Task details: Return, word for word, only the lines of the data below that lie between the line with "blue screwdriver: 4 -> 3" and the line with "turquoise calculator: 3 -> 1", those two lines included.

Supplied material:
* * * *

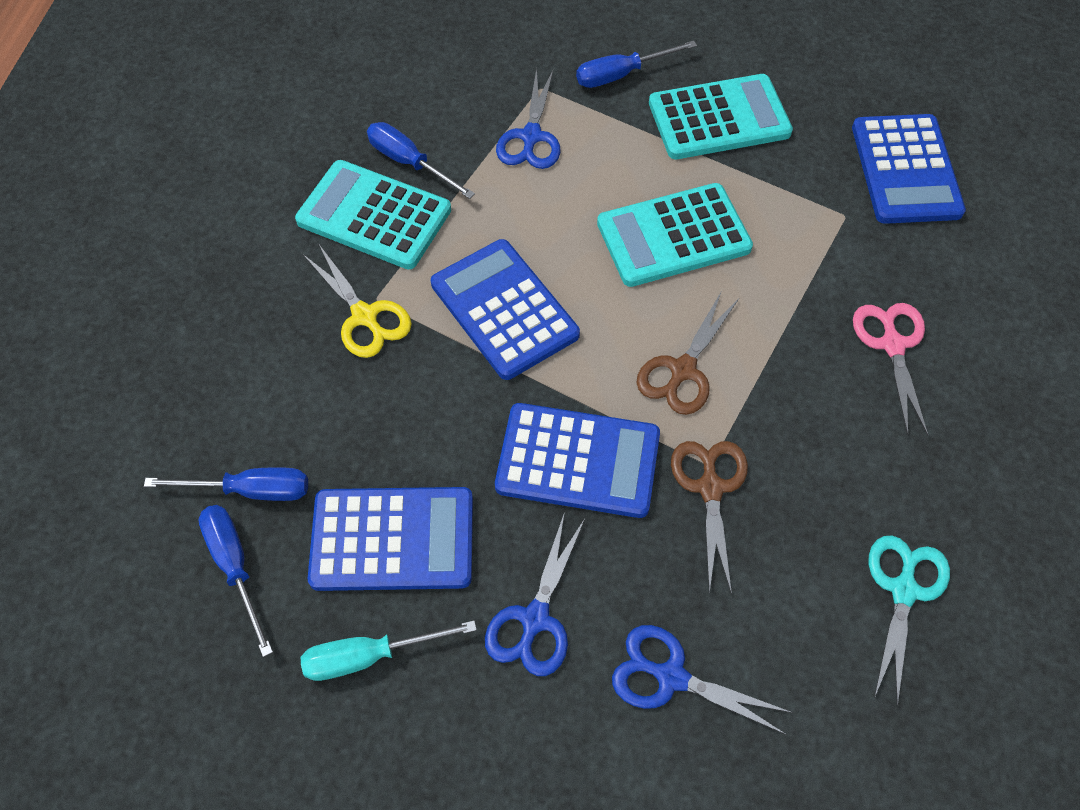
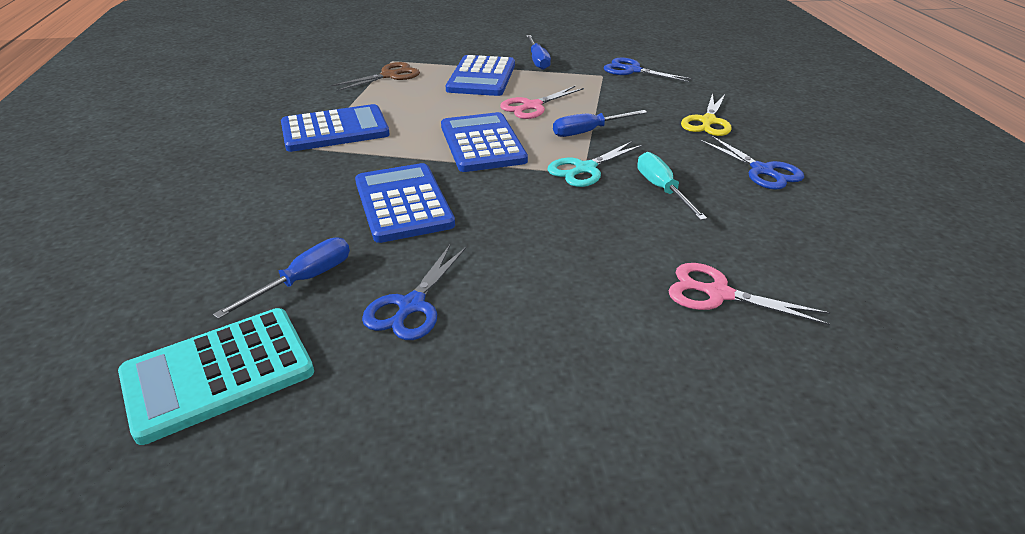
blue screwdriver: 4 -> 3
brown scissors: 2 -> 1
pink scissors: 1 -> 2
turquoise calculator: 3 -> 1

* * * *

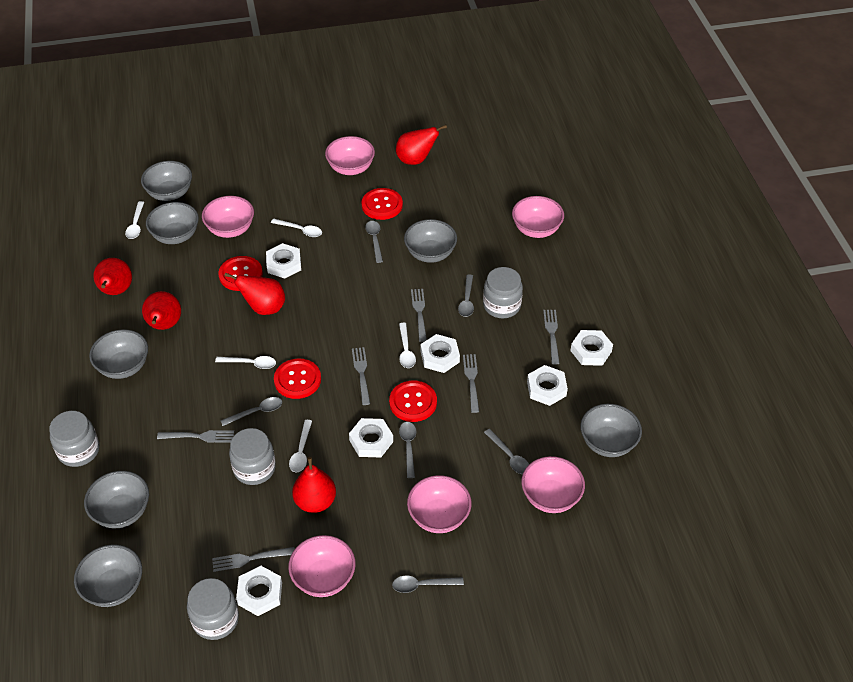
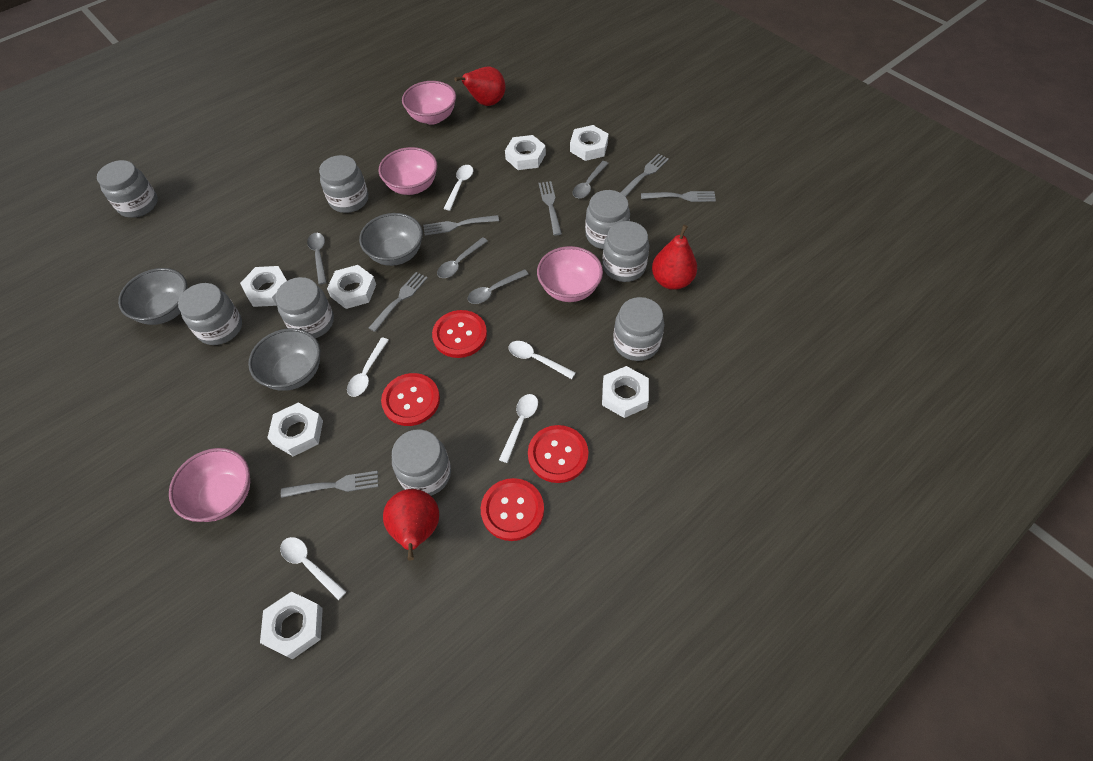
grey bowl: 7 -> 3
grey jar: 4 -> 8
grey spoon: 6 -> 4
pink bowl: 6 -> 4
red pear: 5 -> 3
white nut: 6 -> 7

* * * *

Answer section:
blue screwdriver: 4 -> 3
brown scissors: 2 -> 1
pink scissors: 1 -> 2
turquoise calculator: 3 -> 1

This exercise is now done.